REQUIRED ACTION:
Give back exactly the lines running from the line with "grey trophy [145,72,209,165]" to the end of the entries, and only those lines.

'''

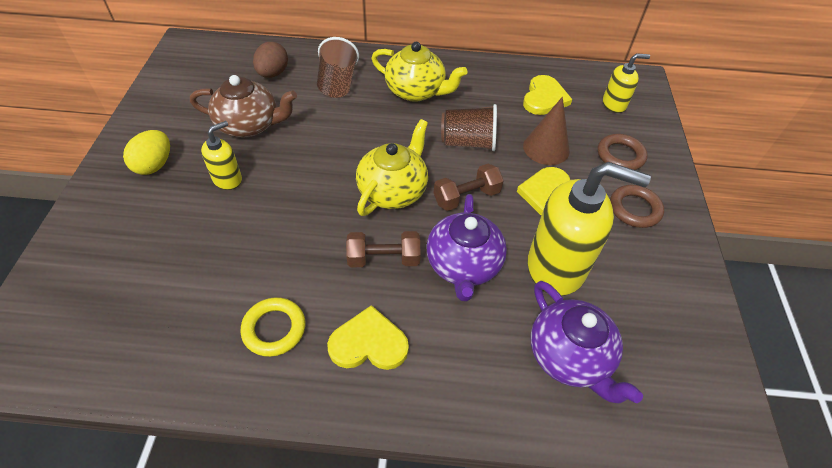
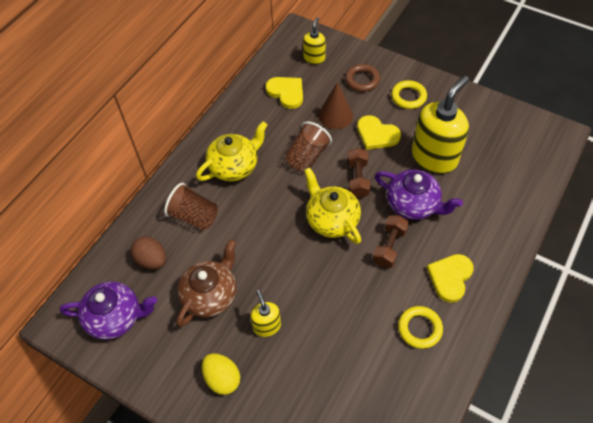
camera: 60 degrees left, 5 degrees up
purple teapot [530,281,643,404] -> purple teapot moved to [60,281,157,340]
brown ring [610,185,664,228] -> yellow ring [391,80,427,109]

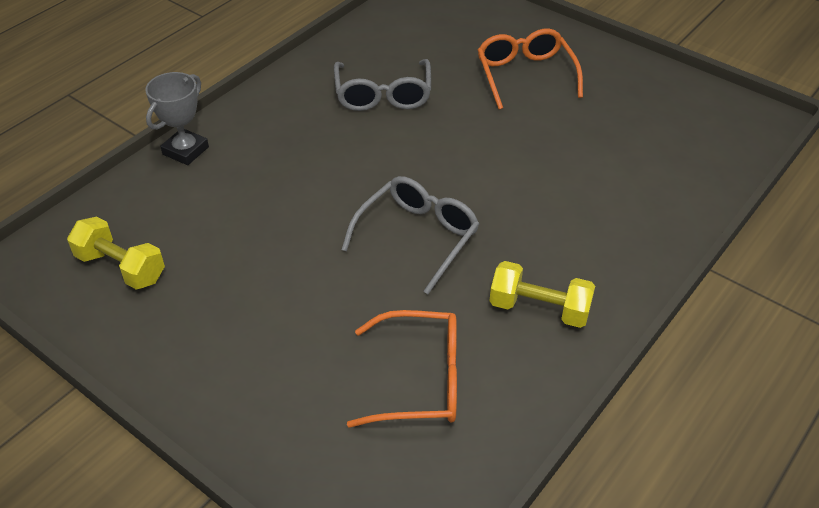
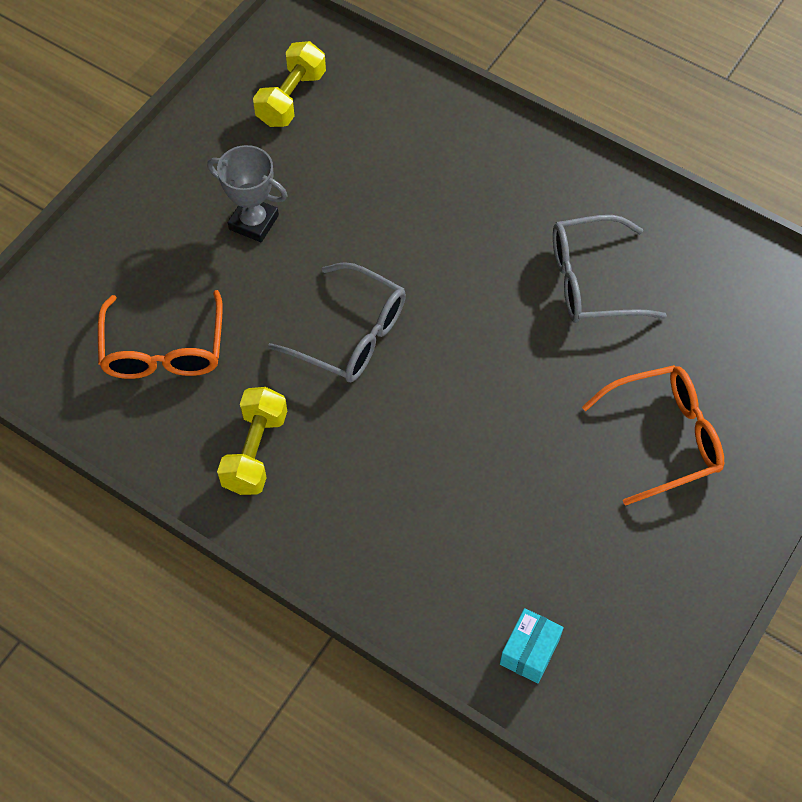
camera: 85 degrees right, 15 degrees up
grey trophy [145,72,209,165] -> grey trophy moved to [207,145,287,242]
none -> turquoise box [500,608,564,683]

'''

SOLUTION TO THIS TASK:
grey trophy [145,72,209,165] -> grey trophy moved to [207,145,287,242]
none -> turquoise box [500,608,564,683]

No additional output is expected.